***** DATASET CONTENT

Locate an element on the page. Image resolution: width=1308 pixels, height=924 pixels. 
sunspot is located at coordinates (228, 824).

**********
***** DATASET CONTENT

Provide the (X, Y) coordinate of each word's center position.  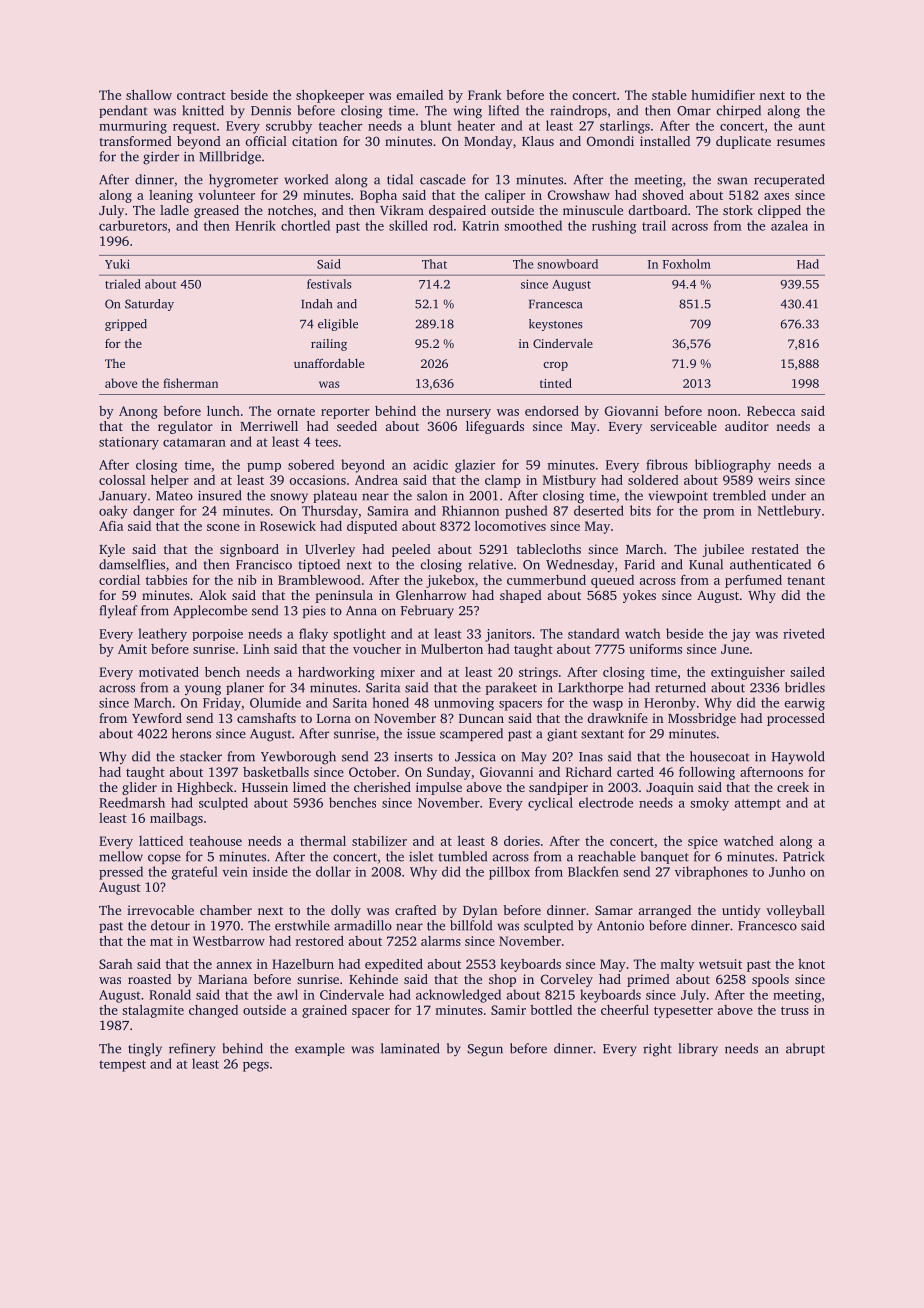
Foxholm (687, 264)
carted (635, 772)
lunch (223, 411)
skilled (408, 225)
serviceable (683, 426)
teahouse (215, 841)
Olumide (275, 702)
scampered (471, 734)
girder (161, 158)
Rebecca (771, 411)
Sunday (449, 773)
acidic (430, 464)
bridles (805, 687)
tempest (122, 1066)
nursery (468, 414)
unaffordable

**********

### WHAT IS REQUIRED
Return, unchanged, the lines of the listing from the line that contains "Olumide (275, 702)" through the line that contains "unaffordable", both included.

### OUTPUT FOR THIS TASK
Olumide (275, 702)
scampered (471, 734)
girder (161, 158)
Rebecca (771, 411)
Sunday (449, 773)
acidic (430, 464)
bridles (805, 687)
tempest (122, 1066)
nursery (468, 414)
unaffordable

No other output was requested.